- [What you need to do]: An exact copy is needed of the lines in the entries below from the line with "IC7: STM32L031F6 -> STM32F030F4" up to and including the line with "R10: 2.2k (+12V, IC7/PA0)", and of nothing else. Leave the pictures out.

- [Source material]:
- - - -

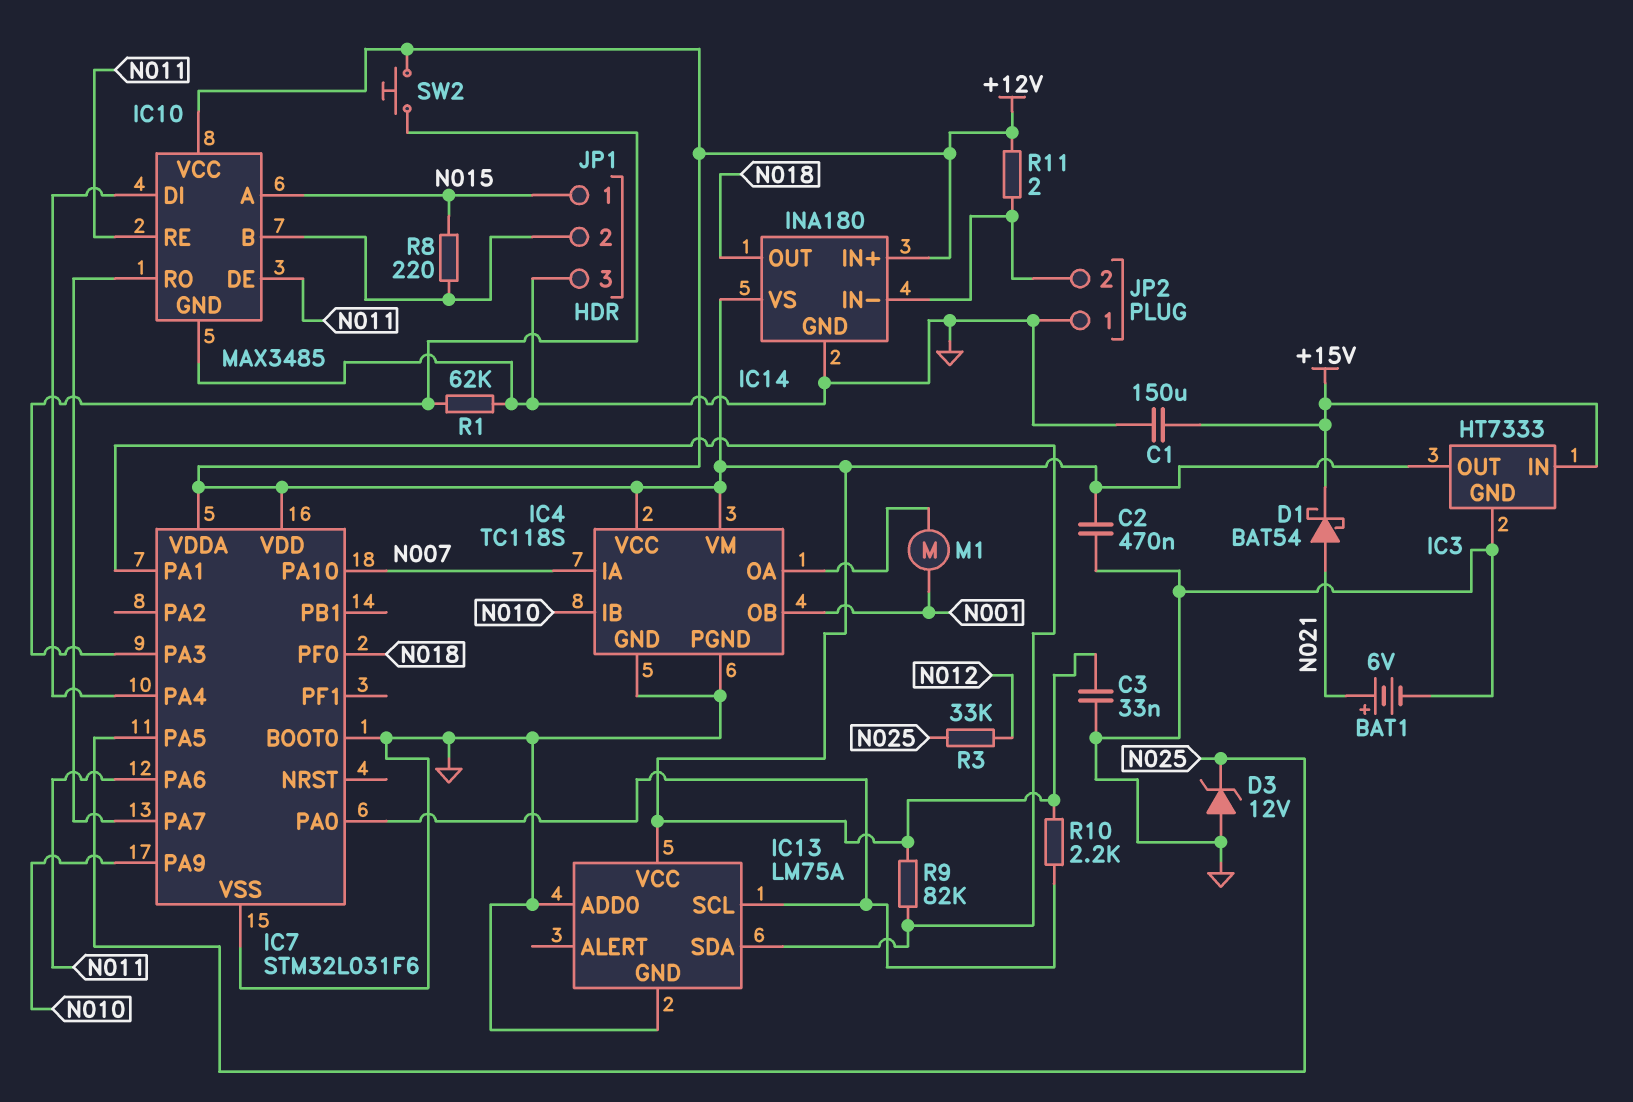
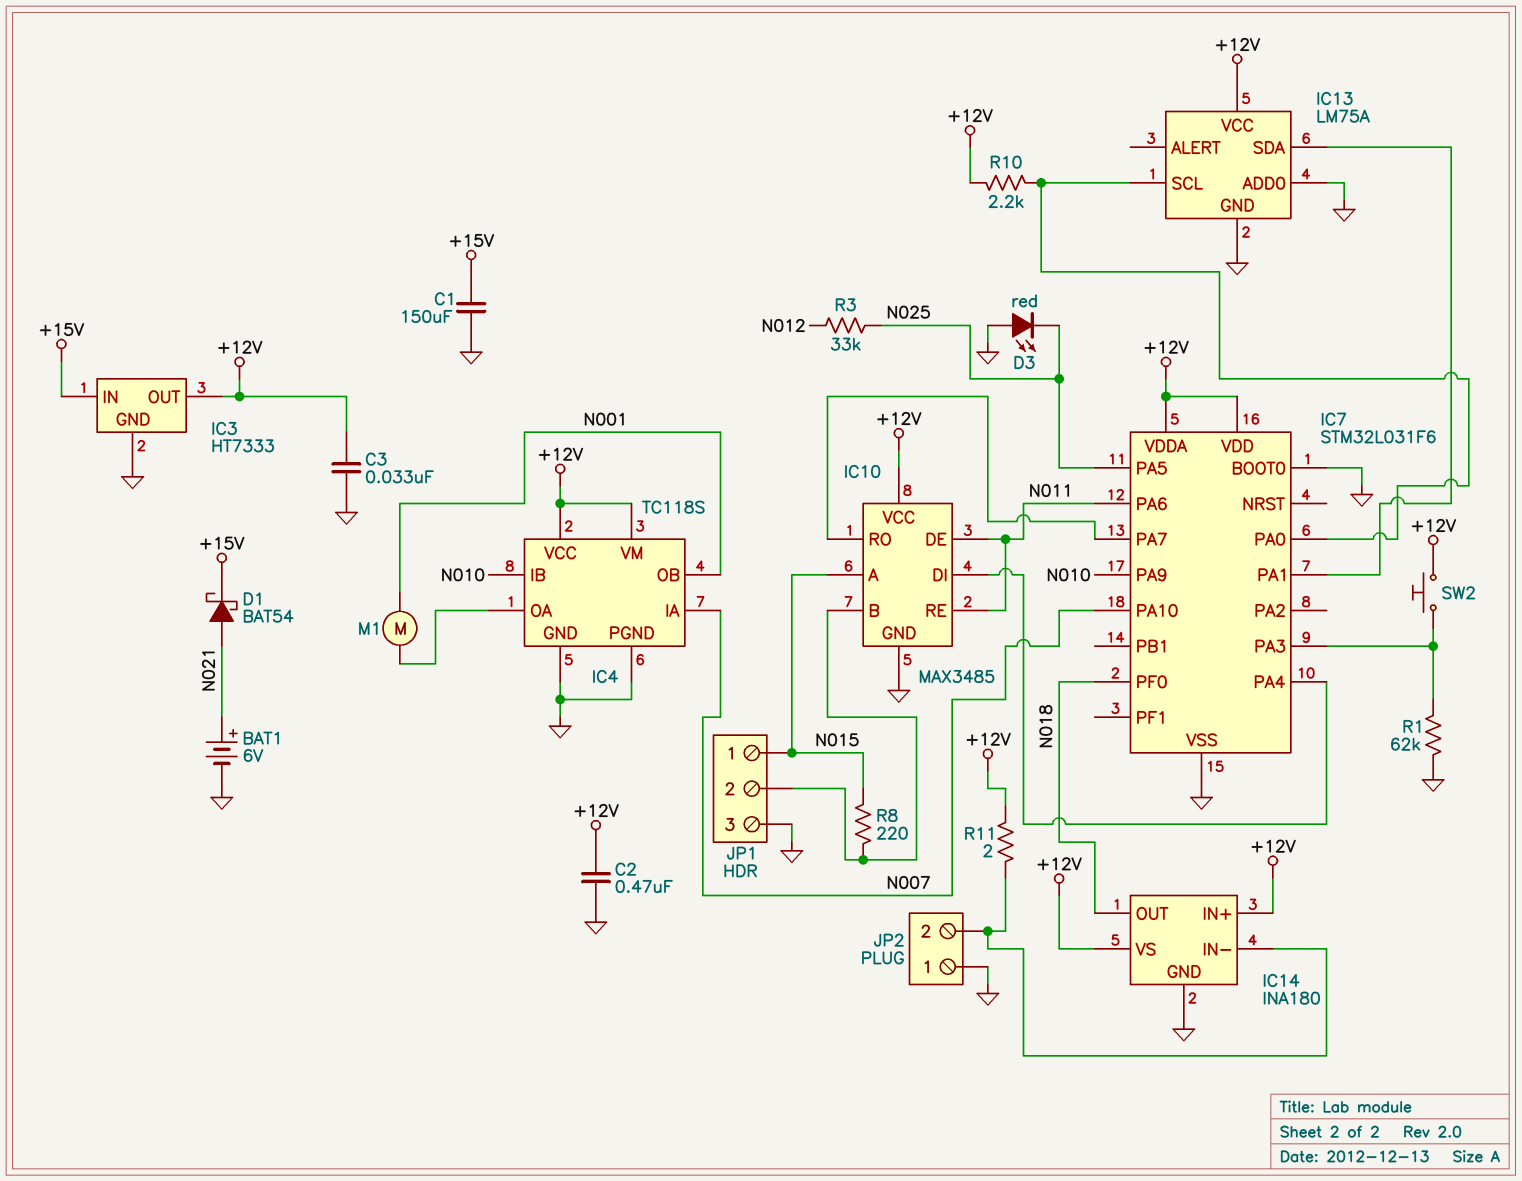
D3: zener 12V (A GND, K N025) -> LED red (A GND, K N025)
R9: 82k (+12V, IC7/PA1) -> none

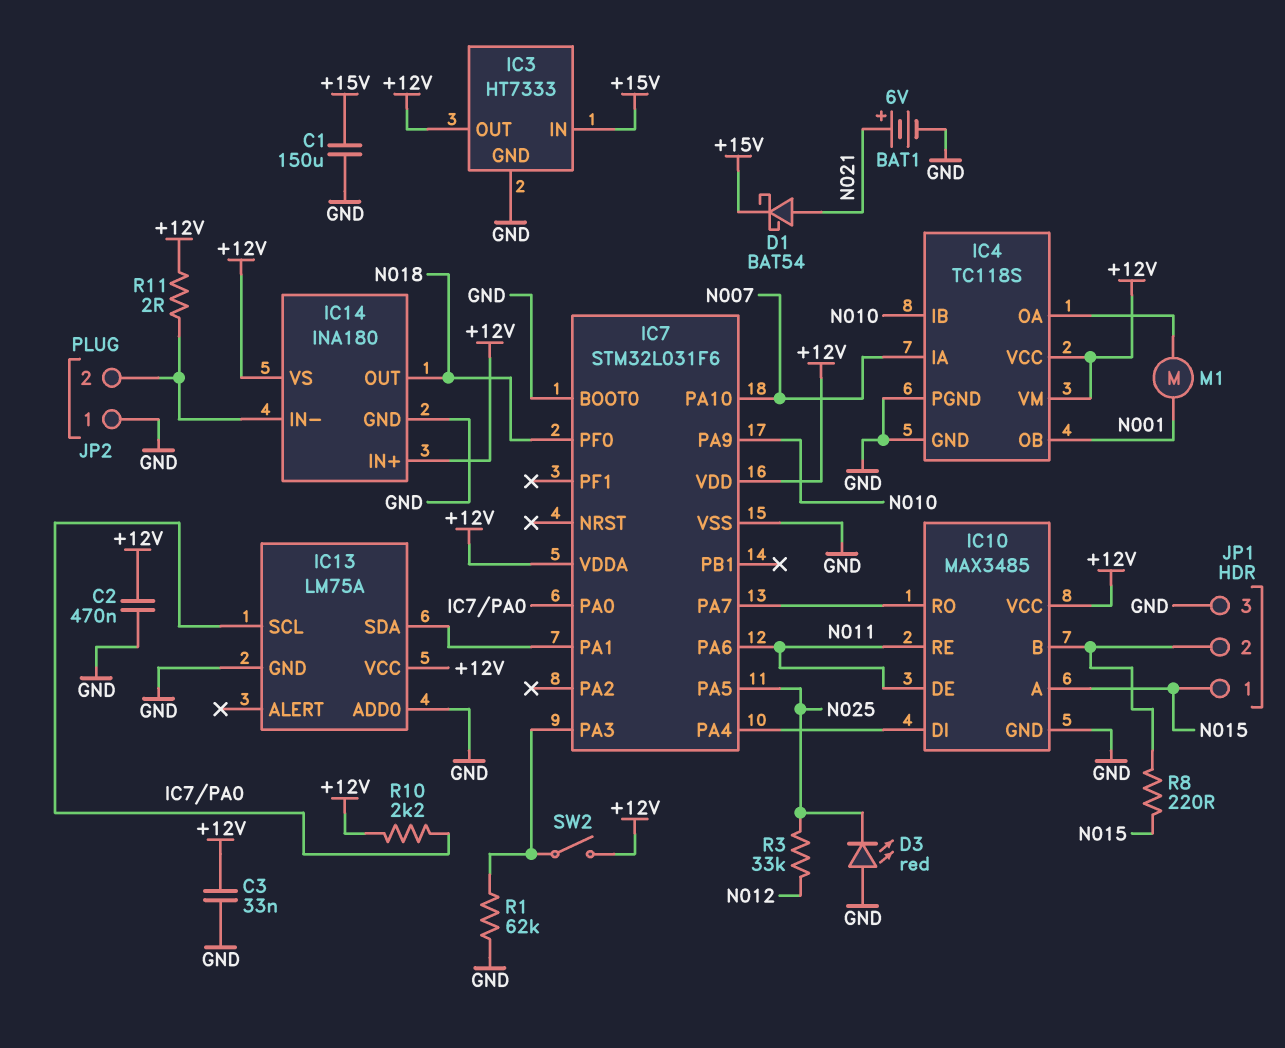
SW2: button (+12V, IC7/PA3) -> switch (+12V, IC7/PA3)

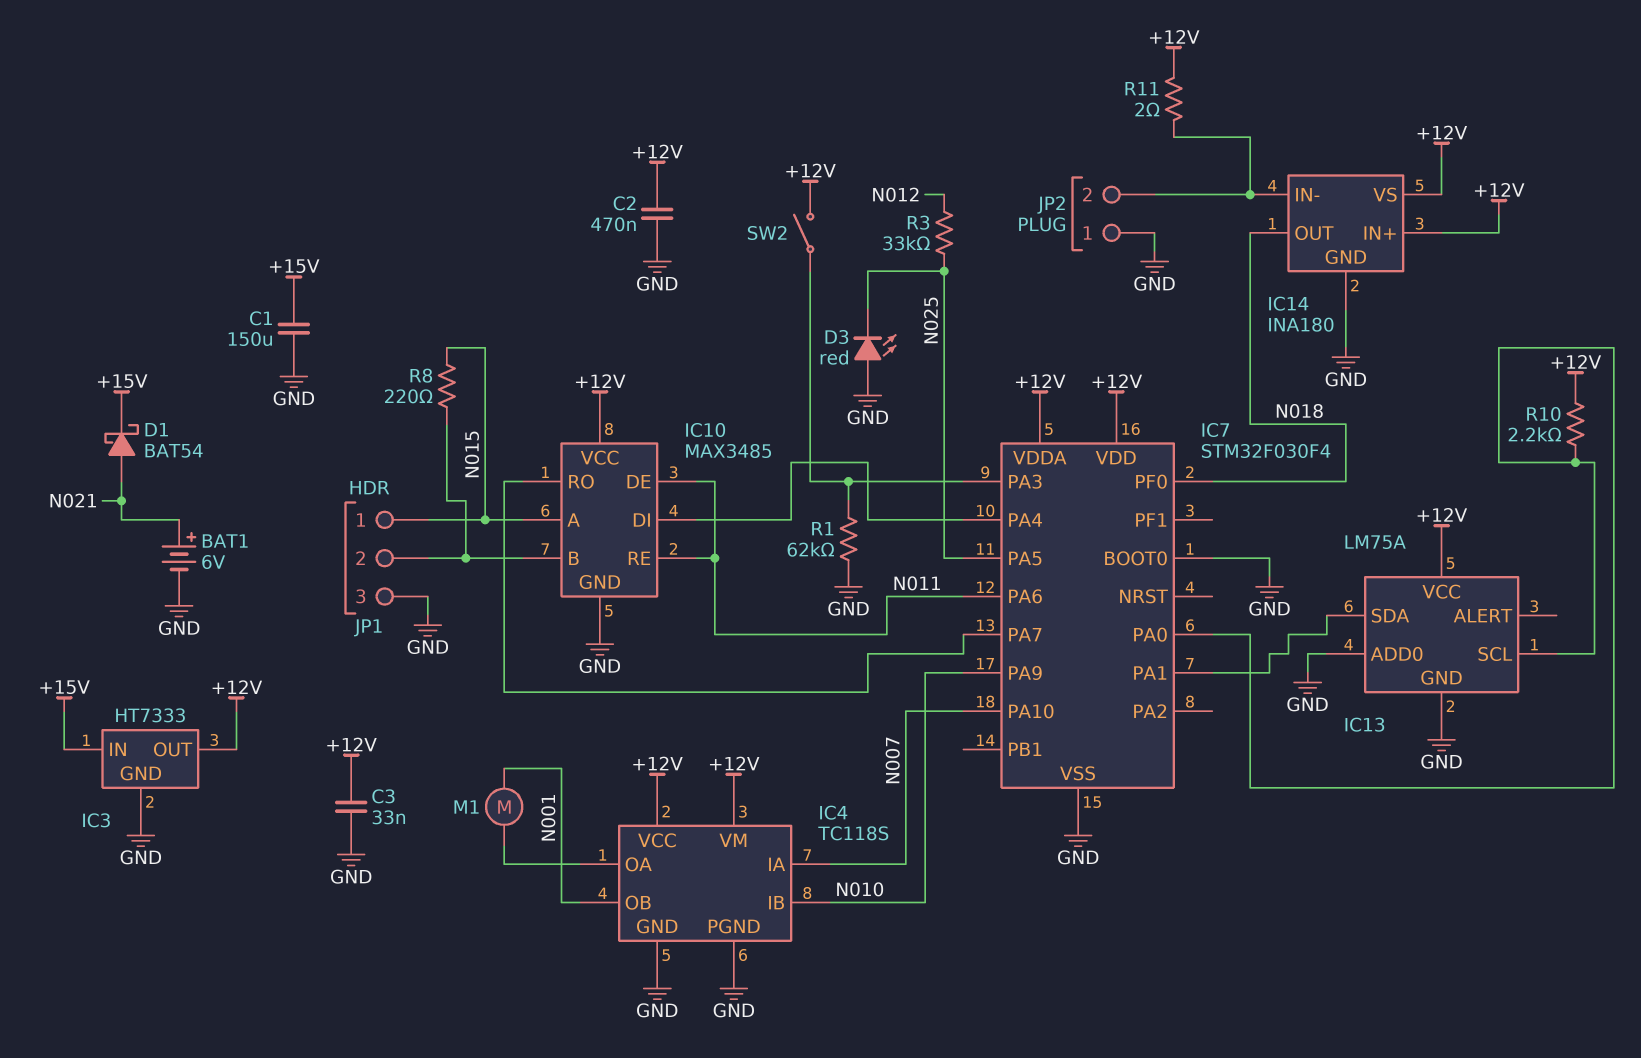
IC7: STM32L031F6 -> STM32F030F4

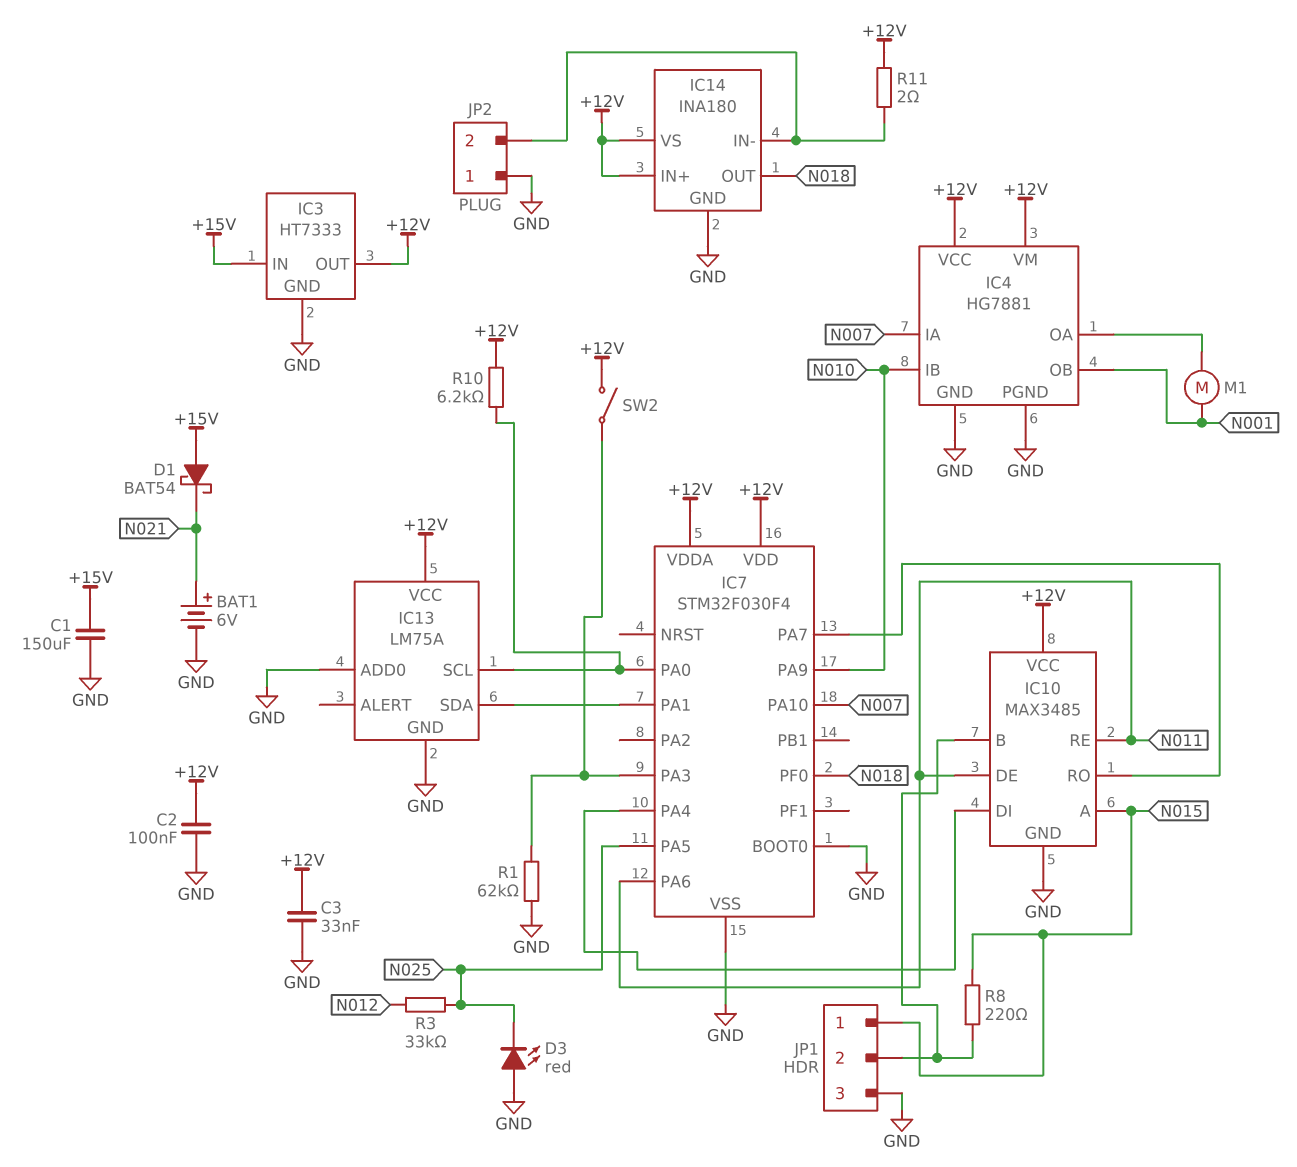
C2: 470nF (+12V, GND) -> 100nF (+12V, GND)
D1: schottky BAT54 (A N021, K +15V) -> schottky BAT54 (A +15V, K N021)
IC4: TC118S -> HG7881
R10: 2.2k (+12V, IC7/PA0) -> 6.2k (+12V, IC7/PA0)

- - - -

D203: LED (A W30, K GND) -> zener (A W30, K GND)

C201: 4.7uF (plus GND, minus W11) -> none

- - - -

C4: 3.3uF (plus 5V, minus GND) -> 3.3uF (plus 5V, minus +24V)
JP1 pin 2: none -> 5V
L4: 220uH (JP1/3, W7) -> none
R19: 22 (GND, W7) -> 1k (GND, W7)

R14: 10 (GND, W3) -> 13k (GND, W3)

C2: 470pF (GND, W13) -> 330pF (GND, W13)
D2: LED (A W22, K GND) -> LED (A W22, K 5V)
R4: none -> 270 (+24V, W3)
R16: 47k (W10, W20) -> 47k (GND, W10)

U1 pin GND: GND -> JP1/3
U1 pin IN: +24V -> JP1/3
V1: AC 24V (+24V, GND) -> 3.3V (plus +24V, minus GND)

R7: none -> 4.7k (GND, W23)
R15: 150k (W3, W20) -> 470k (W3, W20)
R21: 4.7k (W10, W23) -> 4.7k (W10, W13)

- - - -

- [Result]:
IC7: STM32L031F6 -> STM32F030F4

C2: 470nF (+12V, GND) -> 100nF (+12V, GND)
D1: schottky BAT54 (A N021, K +15V) -> schottky BAT54 (A +15V, K N021)
IC4: TC118S -> HG7881
R10: 2.2k (+12V, IC7/PA0) -> 6.2k (+12V, IC7/PA0)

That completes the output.